Exercise goal: Edit the data below so that "Flintbeck" becomes "Flintbrook", and leave everything else unchanged.

+++ The input +++

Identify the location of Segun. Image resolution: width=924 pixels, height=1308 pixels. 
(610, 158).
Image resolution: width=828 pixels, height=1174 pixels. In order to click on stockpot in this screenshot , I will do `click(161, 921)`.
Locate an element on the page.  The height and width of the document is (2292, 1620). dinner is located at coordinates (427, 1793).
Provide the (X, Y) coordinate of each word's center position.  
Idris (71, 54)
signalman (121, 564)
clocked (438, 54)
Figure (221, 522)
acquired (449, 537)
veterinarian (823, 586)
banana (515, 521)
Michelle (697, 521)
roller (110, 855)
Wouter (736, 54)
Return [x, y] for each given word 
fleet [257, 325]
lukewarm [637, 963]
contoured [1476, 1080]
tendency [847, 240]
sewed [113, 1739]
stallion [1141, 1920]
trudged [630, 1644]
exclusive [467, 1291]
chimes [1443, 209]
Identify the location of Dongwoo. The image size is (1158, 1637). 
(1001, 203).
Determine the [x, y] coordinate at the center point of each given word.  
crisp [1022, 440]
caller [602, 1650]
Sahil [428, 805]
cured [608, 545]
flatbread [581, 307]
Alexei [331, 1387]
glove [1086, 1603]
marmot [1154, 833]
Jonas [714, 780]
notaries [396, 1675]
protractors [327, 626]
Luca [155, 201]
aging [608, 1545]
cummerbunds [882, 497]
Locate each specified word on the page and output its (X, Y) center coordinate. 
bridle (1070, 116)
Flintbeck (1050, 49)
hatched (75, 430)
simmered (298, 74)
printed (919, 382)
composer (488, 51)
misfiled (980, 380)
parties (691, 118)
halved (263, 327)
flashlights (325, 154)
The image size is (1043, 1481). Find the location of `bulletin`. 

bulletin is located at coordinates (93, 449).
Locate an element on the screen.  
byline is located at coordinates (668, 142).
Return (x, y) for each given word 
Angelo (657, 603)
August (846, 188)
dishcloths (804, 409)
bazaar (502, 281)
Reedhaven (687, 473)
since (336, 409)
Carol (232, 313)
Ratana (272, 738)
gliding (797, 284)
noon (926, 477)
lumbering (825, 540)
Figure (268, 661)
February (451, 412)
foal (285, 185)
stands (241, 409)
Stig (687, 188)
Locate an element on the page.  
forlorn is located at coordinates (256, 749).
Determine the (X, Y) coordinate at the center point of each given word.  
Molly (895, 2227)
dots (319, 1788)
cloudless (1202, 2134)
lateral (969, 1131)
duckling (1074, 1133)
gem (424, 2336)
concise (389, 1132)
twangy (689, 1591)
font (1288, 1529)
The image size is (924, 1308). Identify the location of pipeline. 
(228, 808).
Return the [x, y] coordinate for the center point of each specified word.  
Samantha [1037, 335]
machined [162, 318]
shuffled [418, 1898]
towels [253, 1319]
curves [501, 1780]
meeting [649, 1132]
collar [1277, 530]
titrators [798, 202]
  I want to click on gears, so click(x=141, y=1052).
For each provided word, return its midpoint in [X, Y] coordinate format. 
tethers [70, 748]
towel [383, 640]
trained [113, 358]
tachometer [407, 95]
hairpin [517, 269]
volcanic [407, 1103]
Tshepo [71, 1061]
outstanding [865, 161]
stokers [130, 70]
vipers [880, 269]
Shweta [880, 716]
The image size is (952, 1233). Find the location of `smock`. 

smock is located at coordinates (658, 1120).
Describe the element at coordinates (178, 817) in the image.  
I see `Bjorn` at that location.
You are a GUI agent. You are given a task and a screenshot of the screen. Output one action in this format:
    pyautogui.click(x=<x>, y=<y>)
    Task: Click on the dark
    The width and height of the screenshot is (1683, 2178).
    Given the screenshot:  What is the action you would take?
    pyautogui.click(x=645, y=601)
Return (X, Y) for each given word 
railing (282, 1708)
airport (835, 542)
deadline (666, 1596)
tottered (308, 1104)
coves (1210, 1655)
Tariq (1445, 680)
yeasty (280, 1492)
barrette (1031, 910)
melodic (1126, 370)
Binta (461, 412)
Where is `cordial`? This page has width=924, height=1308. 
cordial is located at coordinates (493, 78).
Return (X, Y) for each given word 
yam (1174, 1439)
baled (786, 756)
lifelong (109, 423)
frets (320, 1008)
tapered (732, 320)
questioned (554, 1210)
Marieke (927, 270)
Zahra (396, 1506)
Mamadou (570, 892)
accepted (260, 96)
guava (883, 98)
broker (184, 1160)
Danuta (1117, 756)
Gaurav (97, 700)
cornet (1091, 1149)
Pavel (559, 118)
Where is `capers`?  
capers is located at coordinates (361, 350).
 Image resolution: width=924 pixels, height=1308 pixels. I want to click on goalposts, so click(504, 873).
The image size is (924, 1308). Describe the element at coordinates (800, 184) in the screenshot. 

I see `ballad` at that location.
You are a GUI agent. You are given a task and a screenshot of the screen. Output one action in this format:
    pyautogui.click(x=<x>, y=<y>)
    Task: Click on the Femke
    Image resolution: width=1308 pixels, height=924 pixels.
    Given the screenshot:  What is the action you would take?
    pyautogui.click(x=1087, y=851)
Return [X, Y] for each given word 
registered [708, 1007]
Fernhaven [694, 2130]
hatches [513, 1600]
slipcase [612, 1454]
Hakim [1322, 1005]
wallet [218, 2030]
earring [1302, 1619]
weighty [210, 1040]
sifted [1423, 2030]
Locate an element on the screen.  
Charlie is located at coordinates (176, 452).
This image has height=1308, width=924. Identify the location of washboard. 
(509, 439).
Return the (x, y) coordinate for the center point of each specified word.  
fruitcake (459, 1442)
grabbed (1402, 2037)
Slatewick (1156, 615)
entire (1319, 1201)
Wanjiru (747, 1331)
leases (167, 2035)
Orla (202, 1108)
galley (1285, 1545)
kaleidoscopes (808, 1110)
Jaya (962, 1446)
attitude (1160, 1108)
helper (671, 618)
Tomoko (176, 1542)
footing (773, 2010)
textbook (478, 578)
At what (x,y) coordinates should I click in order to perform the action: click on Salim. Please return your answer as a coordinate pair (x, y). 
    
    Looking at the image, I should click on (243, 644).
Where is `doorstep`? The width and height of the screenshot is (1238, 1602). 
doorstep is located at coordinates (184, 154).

+++

Expected answer:
Identify the location of Segun. Image resolution: width=924 pixels, height=1308 pixels. 
(610, 158).
Image resolution: width=828 pixels, height=1174 pixels. In order to click on stockpot in this screenshot , I will do `click(161, 921)`.
Locate an element on the page.  The height and width of the document is (2292, 1620). dinner is located at coordinates (427, 1793).
Provide the (X, Y) coordinate of each word's center position.  
Idris (71, 54)
signalman (121, 564)
clocked (438, 54)
Figure (221, 522)
acquired (449, 537)
veterinarian (823, 586)
banana (515, 521)
Michelle (697, 521)
roller (110, 855)
Wouter (736, 54)
Return [x, y] for each given word 
fleet [257, 325]
lukewarm [637, 963]
contoured [1476, 1080]
tendency [847, 240]
sewed [113, 1739]
stallion [1141, 1920]
trudged [630, 1644]
exclusive [467, 1291]
chimes [1443, 209]
Identify the location of Dongwoo. The image size is (1158, 1637). 
(1001, 203).
Determine the [x, y] coordinate at the center point of each given word.  
crisp [1022, 440]
caller [602, 1650]
Sahil [428, 805]
cured [608, 545]
flatbread [581, 307]
Alexei [331, 1387]
glove [1086, 1603]
marmot [1154, 833]
Jonas [714, 780]
notaries [396, 1675]
protractors [327, 626]
Luca [155, 201]
aging [608, 1545]
cummerbunds [882, 497]
Locate each specified word on the page and output its (X, Y) center coordinate. 
bridle (1070, 116)
Flintbrook (1050, 49)
hatched (75, 430)
simmered (298, 74)
printed (919, 382)
composer (488, 51)
misfiled (980, 380)
parties (691, 118)
halved (263, 327)
flashlights (325, 154)
The image size is (1043, 1481). Find the location of `bulletin`. 

bulletin is located at coordinates (93, 449).
Locate an element on the screen.  
byline is located at coordinates (668, 142).
Return (x, y) for each given word 
Angelo (657, 603)
August (846, 188)
dishcloths (804, 409)
bazaar (502, 281)
Reedhaven (687, 473)
since (336, 409)
Carol (232, 313)
Ratana (272, 738)
gliding (797, 284)
noon (926, 477)
lumbering (825, 540)
Figure (268, 661)
February (451, 412)
foal (285, 185)
stands (241, 409)
Stig (687, 188)
Locate an element on the page.  
forlorn is located at coordinates (256, 749).
Determine the (X, Y) coordinate at the center point of each given word.  
Molly (895, 2227)
dots (319, 1788)
cloudless (1202, 2134)
lateral (969, 1131)
duckling (1074, 1133)
gem (424, 2336)
concise (389, 1132)
twangy (689, 1591)
font (1288, 1529)
The image size is (924, 1308). Identify the location of pipeline. 
(228, 808).
Return the [x, y] coordinate for the center point of each specified word.  
Samantha [1037, 335]
machined [162, 318]
shuffled [418, 1898]
towels [253, 1319]
curves [501, 1780]
meeting [649, 1132]
collar [1277, 530]
titrators [798, 202]
  I want to click on gears, so click(x=141, y=1052).
For each provided word, return its midpoint in [X, Y] coordinate format. 
tethers [70, 748]
towel [383, 640]
trained [113, 358]
tachometer [407, 95]
hairpin [517, 269]
volcanic [407, 1103]
Tshepo [71, 1061]
outstanding [865, 161]
stokers [130, 70]
vipers [880, 269]
Shweta [880, 716]
The image size is (952, 1233). Find the location of `smock`. 

smock is located at coordinates (658, 1120).
Describe the element at coordinates (178, 817) in the image.  
I see `Bjorn` at that location.
You are a GUI agent. You are given a task and a screenshot of the screen. Output one action in this format:
    pyautogui.click(x=<x>, y=<y>)
    Task: Click on the dark
    The width and height of the screenshot is (1683, 2178).
    Given the screenshot:  What is the action you would take?
    pyautogui.click(x=645, y=601)
Return (X, Y) for each given word 
railing (282, 1708)
airport (835, 542)
deadline (666, 1596)
tottered (308, 1104)
coves (1210, 1655)
Tariq (1445, 680)
yeasty (280, 1492)
barrette (1031, 910)
melodic (1126, 370)
Binta (461, 412)
Where is `cordial`? This page has width=924, height=1308. 
cordial is located at coordinates (493, 78).
Return (X, Y) for each given word 
yam (1174, 1439)
baled (786, 756)
lifelong (109, 423)
frets (320, 1008)
tapered (732, 320)
questioned (554, 1210)
Marieke (927, 270)
Zahra (396, 1506)
Mamadou (570, 892)
accepted (260, 96)
guava (883, 98)
broker (184, 1160)
Danuta (1117, 756)
Gaurav (97, 700)
cornet (1091, 1149)
Pavel (559, 118)
Where is `capers`?  
capers is located at coordinates (361, 350).
 Image resolution: width=924 pixels, height=1308 pixels. I want to click on goalposts, so click(504, 873).
The image size is (924, 1308). Describe the element at coordinates (800, 184) in the screenshot. 

I see `ballad` at that location.
You are a GUI agent. You are given a task and a screenshot of the screen. Output one action in this format:
    pyautogui.click(x=<x>, y=<y>)
    Task: Click on the Femke
    Image resolution: width=1308 pixels, height=924 pixels.
    Given the screenshot:  What is the action you would take?
    pyautogui.click(x=1087, y=851)
Return [X, Y] for each given word 
registered [708, 1007]
Fernhaven [694, 2130]
hatches [513, 1600]
slipcase [612, 1454]
Hakim [1322, 1005]
wallet [218, 2030]
earring [1302, 1619]
weighty [210, 1040]
sifted [1423, 2030]
Locate an element on the screen.  
Charlie is located at coordinates (176, 452).
This image has height=1308, width=924. Identify the location of washboard. 
(509, 439).
Return the (x, y) coordinate for the center point of each specified word.  
fruitcake (459, 1442)
grabbed (1402, 2037)
Slatewick (1156, 615)
entire (1319, 1201)
Wanjiru (747, 1331)
leases (167, 2035)
Orla (202, 1108)
galley (1285, 1545)
kaleidoscopes (808, 1110)
Jaya (962, 1446)
attitude (1160, 1108)
helper (671, 618)
Tomoko (176, 1542)
footing (773, 2010)
textbook (478, 578)
At what (x,y) coordinates should I click in order to perform the action: click on Salim. Please return your answer as a coordinate pair (x, y). 
    
    Looking at the image, I should click on (243, 644).
Where is `doorstep`? The width and height of the screenshot is (1238, 1602). 
doorstep is located at coordinates (184, 154).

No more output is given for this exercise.